- [PROBLEM TO SOLVE] Restate the listing below word for word; no pictures belong in the copy.

- [AVAILABLE RECORDS]
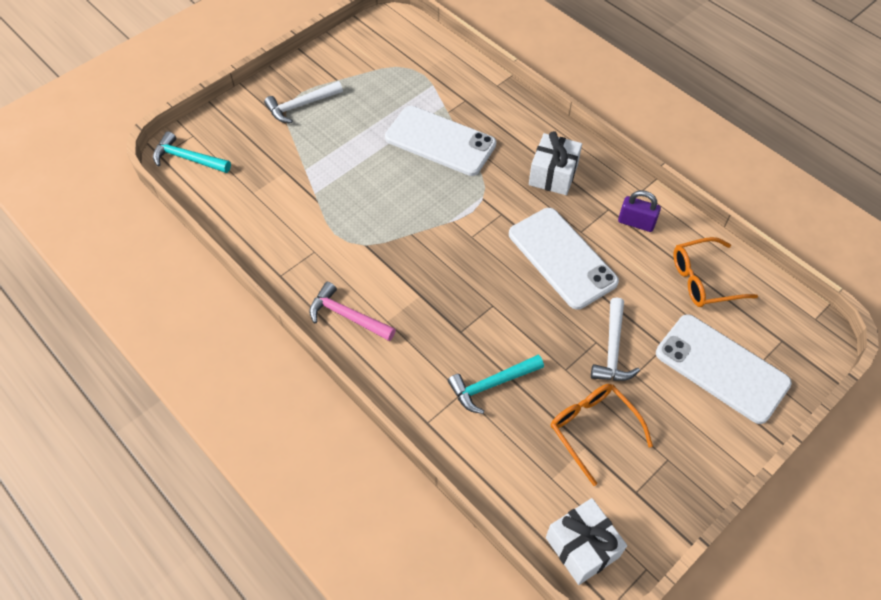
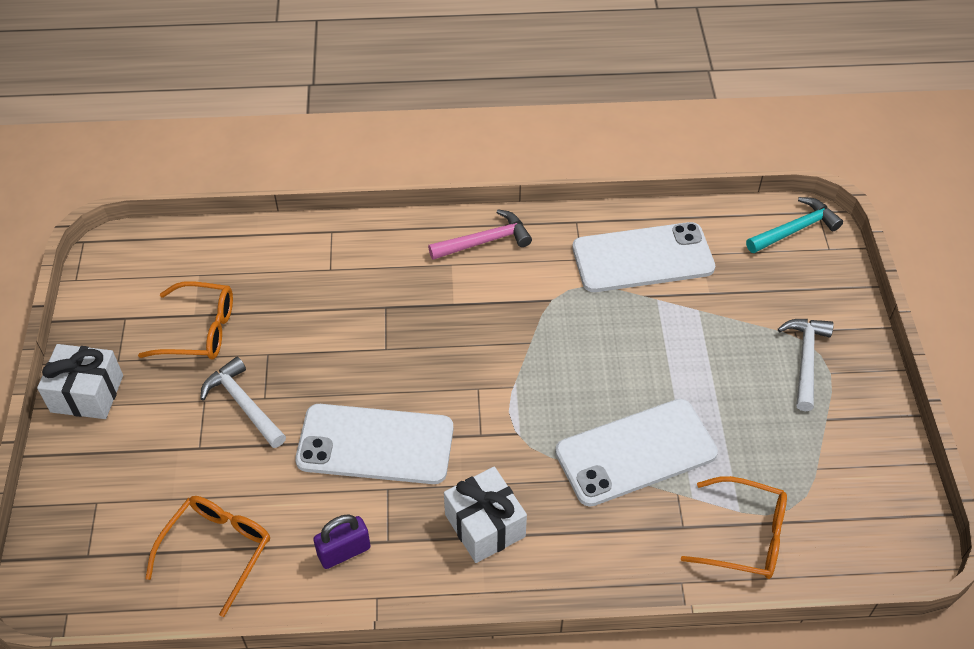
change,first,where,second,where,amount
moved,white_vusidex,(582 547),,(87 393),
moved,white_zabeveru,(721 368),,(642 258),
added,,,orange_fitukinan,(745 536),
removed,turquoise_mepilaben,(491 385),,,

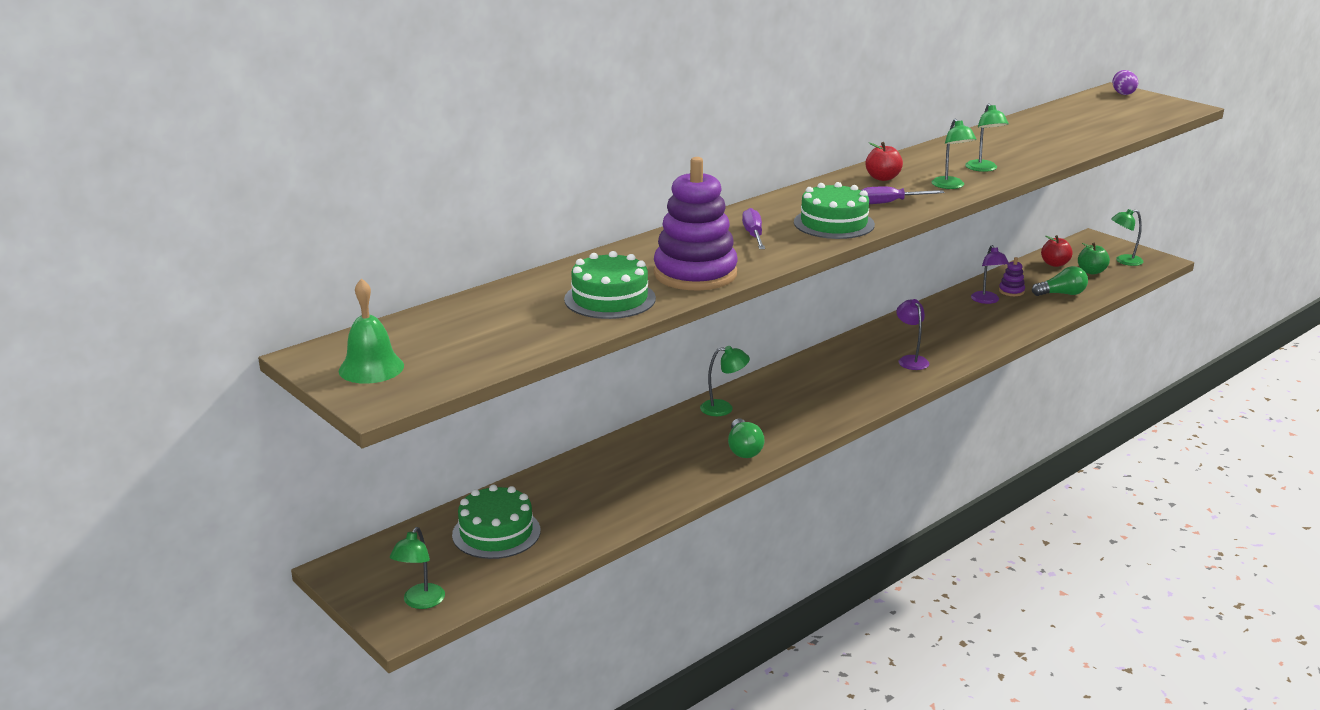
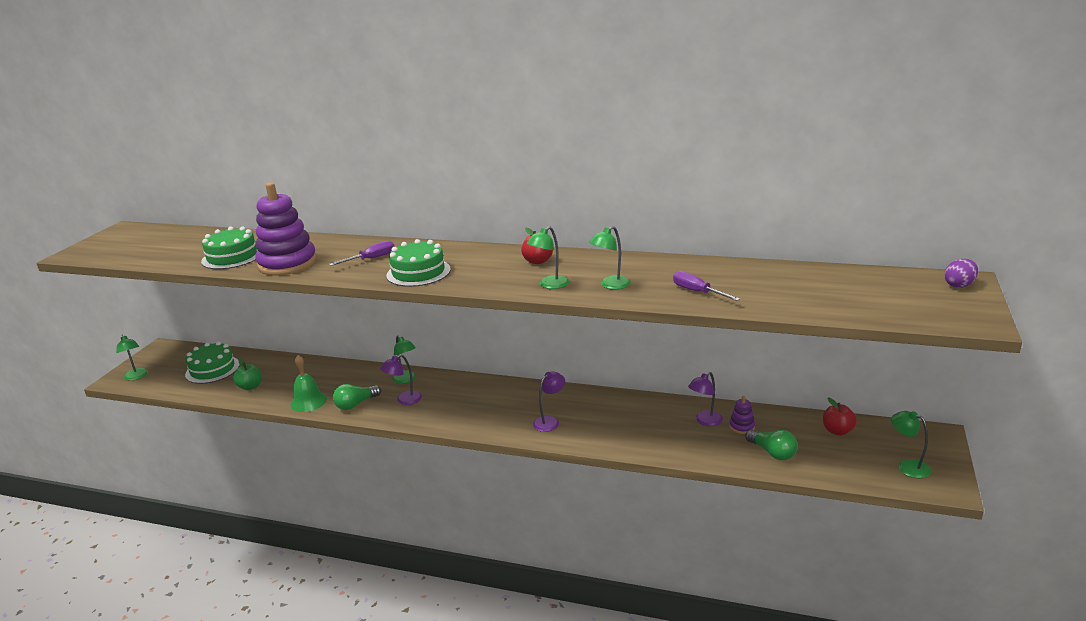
change,first,where,second,where,amount
turned,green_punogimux,(420 602),,(137 377),105 degrees counterclockwise
moved,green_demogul,(1091 271),,(250 387),
moved,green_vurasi,(371 368),,(308 401),
added,,,purple_punogimux,(404 400),
moved,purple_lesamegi,(890 203),,(697 292),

- [WRITTEN RESPONSE]
change,first,where,second,where,amount
moved,white_vusidex,(582 547),,(87 393),
moved,white_zabeveru,(721 368),,(642 258),
added,,,orange_fitukinan,(745 536),
removed,turquoise_mepilaben,(491 385),,,

change,first,where,second,where,amount
turned,green_punogimux,(420 602),,(137 377),105 degrees counterclockwise
moved,green_demogul,(1091 271),,(250 387),
moved,green_vurasi,(371 368),,(308 401),
added,,,purple_punogimux,(404 400),
moved,purple_lesamegi,(890 203),,(697 292),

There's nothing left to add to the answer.